-- Brief --
Transcribe the lines exactly, starting with the line that contains "Based on their spatial positions, is white" and going on through the line that contains "green matte christmas tree at left lies".

=== Begin Enclosure ===

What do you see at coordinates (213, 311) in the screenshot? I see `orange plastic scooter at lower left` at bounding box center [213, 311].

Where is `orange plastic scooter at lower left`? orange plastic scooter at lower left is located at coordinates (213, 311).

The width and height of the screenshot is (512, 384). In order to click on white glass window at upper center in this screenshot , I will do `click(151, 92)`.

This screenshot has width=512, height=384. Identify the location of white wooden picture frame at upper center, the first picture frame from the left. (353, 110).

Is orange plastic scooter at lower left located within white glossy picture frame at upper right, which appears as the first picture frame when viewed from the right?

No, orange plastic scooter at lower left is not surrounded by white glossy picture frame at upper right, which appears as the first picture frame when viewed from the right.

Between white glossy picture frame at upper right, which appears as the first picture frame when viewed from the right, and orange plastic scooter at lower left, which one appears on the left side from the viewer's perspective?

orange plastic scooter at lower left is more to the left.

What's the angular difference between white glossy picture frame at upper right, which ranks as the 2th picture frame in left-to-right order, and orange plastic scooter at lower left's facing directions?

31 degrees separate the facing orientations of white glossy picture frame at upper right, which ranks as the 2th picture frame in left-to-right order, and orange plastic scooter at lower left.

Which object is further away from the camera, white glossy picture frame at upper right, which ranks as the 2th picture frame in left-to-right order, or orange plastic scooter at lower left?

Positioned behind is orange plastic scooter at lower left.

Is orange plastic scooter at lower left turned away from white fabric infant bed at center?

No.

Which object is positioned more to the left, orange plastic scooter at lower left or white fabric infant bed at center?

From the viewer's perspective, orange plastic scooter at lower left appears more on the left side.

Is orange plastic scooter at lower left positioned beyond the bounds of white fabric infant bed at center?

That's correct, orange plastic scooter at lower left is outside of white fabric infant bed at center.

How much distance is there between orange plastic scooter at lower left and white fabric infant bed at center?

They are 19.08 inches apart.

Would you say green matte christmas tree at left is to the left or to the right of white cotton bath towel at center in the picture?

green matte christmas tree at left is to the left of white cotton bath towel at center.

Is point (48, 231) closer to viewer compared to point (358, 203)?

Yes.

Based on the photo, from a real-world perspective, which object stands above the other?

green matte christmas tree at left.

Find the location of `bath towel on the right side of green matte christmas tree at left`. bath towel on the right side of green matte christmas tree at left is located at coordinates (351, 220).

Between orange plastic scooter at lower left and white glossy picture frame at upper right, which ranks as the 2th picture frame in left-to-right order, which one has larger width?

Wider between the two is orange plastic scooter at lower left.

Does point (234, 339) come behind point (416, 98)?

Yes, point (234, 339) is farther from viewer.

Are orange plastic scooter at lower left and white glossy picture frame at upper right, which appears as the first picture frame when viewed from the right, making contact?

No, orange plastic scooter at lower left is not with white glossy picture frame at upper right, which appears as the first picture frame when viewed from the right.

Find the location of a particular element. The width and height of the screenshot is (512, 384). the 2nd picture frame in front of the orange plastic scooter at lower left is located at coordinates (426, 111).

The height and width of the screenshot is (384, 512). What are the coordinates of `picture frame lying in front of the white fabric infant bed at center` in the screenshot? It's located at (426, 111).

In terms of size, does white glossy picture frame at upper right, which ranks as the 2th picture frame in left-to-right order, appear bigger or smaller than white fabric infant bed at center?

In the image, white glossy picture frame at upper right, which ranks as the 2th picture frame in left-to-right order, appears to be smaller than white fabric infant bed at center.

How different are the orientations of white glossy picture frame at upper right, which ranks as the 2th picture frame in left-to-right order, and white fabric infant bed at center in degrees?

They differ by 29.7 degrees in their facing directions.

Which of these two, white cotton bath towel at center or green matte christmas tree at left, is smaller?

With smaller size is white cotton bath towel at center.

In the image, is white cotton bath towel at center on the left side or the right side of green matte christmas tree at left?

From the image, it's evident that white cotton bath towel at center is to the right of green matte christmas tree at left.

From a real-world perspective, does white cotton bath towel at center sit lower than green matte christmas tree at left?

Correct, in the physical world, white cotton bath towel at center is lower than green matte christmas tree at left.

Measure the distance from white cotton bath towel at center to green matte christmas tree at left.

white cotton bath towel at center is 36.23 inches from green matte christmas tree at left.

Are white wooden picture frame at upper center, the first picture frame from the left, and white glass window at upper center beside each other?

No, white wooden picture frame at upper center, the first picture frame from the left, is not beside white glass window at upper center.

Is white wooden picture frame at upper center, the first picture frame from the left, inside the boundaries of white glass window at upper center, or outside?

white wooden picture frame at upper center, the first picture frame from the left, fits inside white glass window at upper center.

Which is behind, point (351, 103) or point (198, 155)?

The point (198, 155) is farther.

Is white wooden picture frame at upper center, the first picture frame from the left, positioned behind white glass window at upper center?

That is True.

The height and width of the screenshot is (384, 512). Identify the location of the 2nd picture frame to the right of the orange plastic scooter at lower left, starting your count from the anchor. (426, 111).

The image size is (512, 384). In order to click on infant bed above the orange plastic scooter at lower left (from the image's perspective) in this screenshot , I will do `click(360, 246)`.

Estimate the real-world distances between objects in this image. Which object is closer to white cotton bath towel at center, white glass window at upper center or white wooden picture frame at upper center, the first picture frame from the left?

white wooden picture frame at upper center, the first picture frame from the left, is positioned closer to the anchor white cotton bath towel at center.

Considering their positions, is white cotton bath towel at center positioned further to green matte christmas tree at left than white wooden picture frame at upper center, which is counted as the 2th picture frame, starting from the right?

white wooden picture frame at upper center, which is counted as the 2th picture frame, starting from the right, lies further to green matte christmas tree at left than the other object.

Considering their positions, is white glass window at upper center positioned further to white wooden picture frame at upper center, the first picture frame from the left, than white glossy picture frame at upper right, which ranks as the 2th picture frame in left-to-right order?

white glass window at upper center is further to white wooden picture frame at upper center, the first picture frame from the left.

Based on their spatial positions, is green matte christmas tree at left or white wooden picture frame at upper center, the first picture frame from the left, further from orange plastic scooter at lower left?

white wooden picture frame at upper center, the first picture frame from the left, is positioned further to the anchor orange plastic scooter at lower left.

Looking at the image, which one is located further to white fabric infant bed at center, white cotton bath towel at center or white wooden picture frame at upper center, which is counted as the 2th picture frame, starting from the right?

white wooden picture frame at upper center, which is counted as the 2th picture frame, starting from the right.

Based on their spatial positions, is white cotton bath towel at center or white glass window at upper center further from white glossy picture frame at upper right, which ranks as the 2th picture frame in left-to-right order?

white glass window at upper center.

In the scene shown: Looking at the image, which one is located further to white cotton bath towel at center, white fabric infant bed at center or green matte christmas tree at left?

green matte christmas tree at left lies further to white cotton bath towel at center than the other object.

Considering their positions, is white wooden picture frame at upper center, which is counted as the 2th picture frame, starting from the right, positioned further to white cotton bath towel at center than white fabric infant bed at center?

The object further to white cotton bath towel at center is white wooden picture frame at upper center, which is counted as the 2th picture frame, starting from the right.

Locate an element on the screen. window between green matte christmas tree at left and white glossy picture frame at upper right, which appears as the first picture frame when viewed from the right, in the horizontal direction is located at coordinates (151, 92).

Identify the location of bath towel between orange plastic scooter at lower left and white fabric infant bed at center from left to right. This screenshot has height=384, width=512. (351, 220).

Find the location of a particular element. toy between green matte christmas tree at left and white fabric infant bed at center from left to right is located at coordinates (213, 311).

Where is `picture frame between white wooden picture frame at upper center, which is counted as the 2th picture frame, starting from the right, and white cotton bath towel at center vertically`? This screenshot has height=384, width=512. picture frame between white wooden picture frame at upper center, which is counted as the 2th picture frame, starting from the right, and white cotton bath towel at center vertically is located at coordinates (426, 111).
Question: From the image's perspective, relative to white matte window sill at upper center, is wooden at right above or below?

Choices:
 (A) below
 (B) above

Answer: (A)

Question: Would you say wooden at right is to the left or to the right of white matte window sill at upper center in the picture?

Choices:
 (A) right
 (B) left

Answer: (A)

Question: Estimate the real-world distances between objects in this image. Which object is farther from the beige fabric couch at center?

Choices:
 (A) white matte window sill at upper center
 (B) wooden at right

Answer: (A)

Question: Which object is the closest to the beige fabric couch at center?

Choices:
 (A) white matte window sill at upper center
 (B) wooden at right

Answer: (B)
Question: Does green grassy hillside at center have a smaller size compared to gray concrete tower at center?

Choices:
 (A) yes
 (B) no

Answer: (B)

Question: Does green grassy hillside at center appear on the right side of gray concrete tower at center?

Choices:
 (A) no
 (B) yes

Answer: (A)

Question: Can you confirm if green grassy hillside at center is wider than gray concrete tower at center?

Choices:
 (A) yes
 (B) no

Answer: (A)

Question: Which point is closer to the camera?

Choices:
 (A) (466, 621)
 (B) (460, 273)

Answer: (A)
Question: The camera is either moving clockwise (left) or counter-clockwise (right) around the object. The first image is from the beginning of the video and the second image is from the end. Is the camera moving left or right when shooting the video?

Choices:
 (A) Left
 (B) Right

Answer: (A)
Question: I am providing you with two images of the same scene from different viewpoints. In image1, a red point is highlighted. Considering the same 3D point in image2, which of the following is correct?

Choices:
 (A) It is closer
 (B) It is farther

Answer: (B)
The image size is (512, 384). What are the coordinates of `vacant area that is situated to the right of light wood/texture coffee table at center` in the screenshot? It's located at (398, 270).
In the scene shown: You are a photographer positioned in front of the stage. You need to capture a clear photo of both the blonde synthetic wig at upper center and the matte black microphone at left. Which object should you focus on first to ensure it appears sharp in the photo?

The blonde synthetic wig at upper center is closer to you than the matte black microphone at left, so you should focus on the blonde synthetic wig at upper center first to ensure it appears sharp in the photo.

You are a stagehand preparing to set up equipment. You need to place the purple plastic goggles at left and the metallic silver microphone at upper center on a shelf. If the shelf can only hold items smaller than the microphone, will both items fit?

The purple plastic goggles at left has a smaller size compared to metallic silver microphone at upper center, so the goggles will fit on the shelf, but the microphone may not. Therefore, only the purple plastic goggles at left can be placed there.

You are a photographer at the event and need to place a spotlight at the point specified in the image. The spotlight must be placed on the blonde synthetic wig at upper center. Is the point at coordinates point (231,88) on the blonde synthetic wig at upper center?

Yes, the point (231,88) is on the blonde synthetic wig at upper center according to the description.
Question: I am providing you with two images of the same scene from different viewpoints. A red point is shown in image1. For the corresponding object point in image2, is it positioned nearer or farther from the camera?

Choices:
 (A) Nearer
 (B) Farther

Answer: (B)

=== End Enclosure ===

-- Exercise answer --
Based on their spatial positions, is white cotton bath towel at center or white glass window at upper center further from white glossy picture frame at upper right, which ranks as the 2th picture frame in left-to-right order?

white glass window at upper center.

In the scene shown: Looking at the image, which one is located further to white cotton bath towel at center, white fabric infant bed at center or green matte christmas tree at left?

green matte christmas tree at left lies further to white cotton bath towel at center than the other object.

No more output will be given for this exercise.